(Coordinate-based object records)
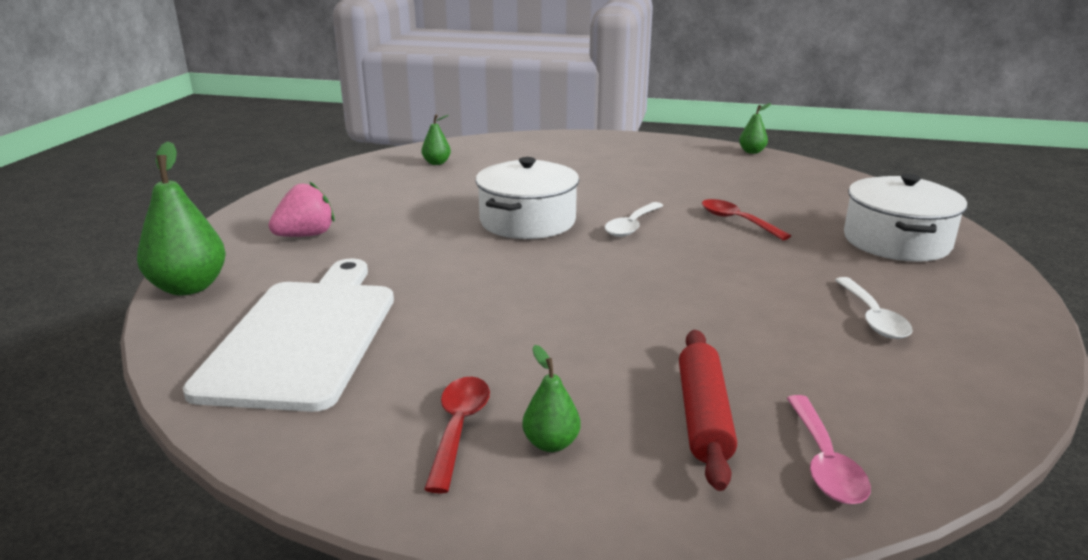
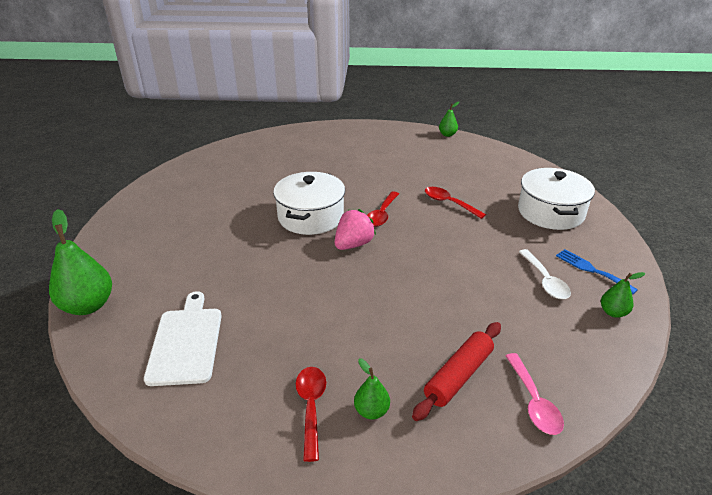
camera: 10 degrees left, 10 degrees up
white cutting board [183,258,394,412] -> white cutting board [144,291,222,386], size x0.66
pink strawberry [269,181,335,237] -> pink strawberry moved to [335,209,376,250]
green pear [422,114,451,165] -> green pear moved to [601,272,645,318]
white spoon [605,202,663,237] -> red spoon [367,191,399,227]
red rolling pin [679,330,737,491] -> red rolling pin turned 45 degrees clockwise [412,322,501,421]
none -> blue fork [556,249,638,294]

...

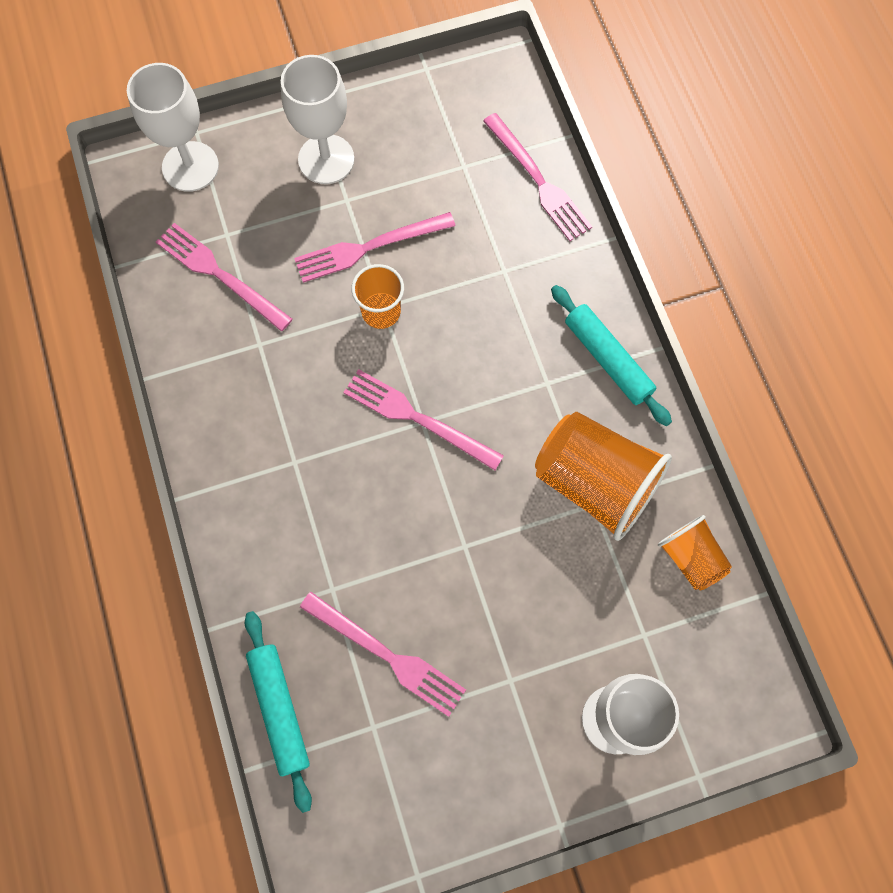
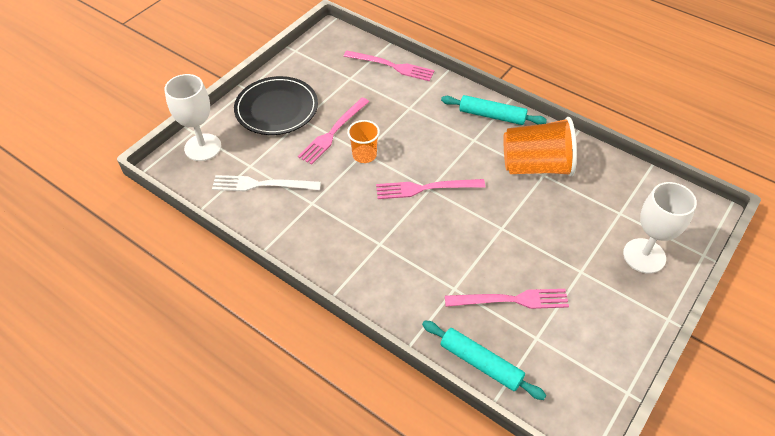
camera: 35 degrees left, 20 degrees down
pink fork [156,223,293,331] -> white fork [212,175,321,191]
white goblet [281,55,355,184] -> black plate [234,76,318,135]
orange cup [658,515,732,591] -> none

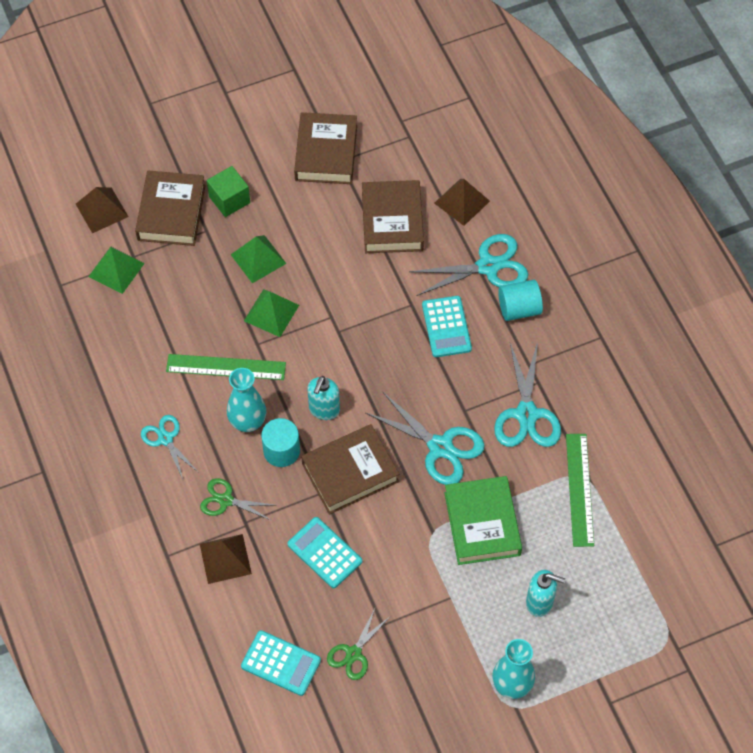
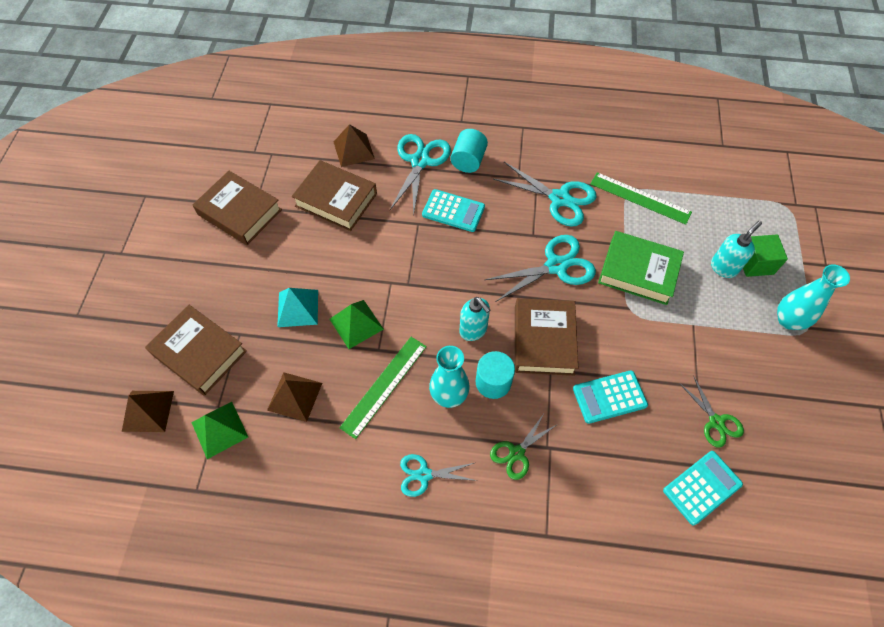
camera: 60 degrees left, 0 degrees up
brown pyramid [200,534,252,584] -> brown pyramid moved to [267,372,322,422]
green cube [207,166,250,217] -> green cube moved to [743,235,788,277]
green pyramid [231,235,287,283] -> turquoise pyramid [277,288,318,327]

==

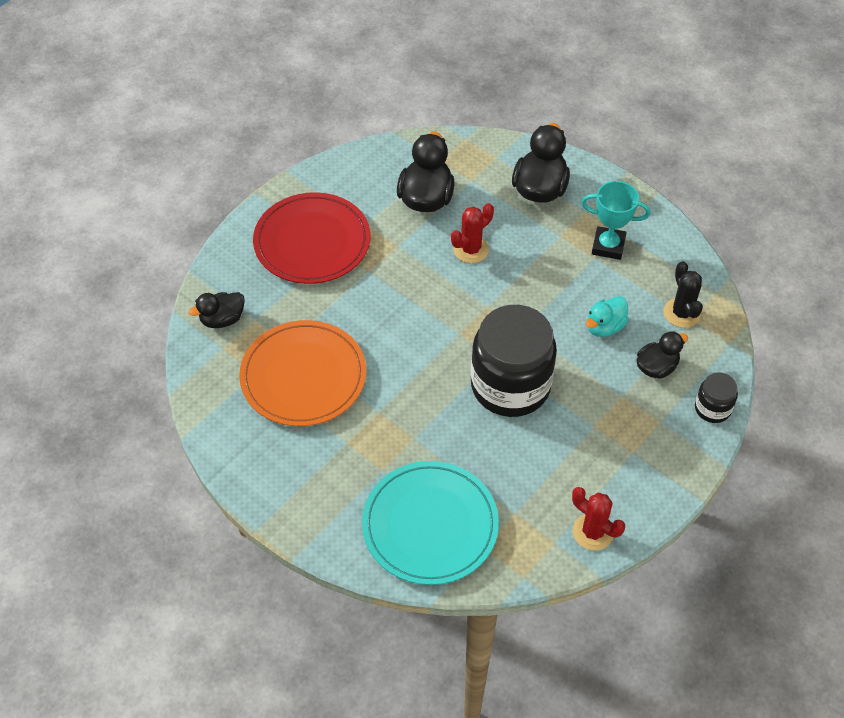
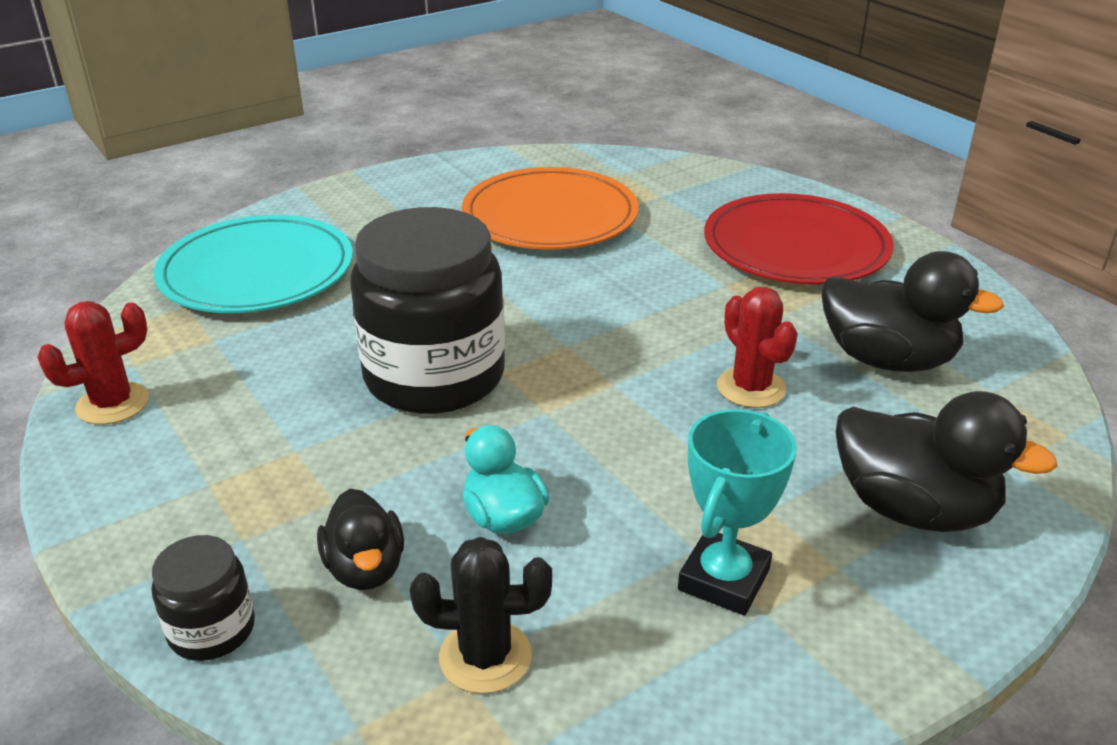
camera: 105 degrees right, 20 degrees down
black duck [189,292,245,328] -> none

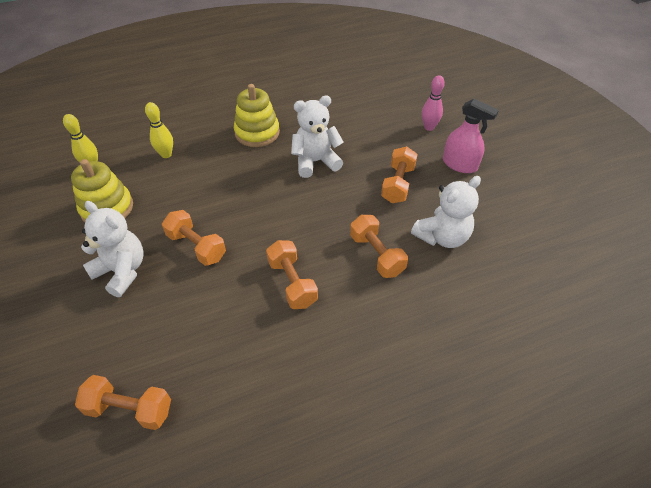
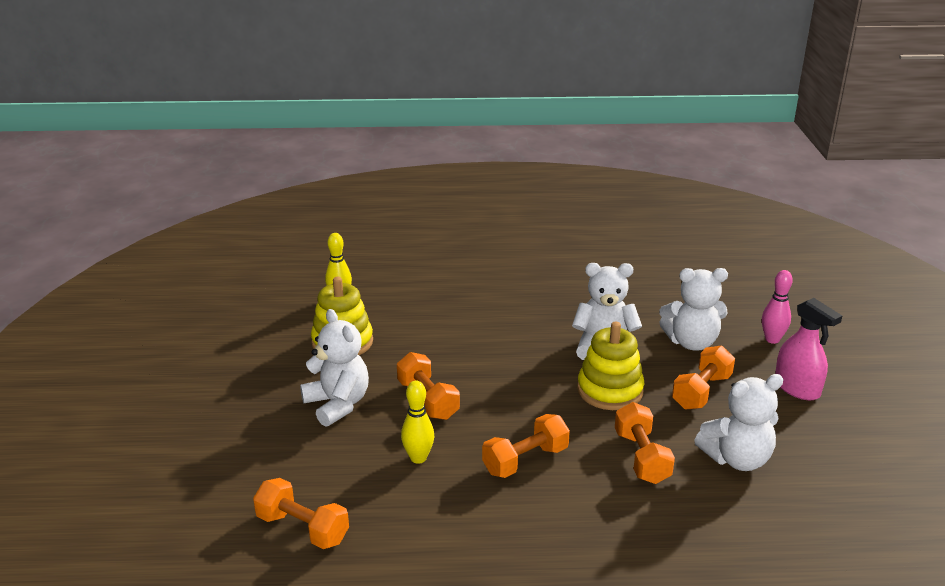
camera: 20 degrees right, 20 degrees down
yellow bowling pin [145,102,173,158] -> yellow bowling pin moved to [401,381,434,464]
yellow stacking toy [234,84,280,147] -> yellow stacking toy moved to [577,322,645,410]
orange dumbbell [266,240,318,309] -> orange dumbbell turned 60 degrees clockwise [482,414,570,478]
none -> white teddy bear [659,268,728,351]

§ **Task item**: Take from the entries every line that has the string "degrees".

§ **Answer to the problem**:
camera: 10 degrees left, 10 degrees up
red rolling pin [679,330,737,491] -> red rolling pin turned 45 degrees clockwise [412,322,501,421]
camera: 35 degrees left, 20 degrees down
camera: 60 degrees left, 0 degrees up
camera: 105 degrees right, 20 degrees down
camera: 20 degrees right, 20 degrees down
orange dumbbell [266,240,318,309] -> orange dumbbell turned 60 degrees clockwise [482,414,570,478]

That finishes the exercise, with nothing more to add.